From the entries that follow, copy exactly the lines beginning at the line holding "brown hexagon: (361, 682)" and continuing through the line holding "yellow ellipse: (127, 1183)".

- **Provided data**

----

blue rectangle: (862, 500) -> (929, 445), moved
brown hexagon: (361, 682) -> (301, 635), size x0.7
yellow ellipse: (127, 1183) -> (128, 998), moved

----

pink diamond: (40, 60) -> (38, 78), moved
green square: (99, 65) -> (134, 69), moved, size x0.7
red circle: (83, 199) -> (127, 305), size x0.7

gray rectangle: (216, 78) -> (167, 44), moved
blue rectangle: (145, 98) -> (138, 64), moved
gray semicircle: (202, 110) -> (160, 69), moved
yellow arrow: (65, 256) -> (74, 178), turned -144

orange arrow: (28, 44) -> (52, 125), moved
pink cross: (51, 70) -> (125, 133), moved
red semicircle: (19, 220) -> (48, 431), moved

----

- **Expected output**
brown hexagon: (361, 682) -> (301, 635), size x0.7
yellow ellipse: (127, 1183) -> (128, 998), moved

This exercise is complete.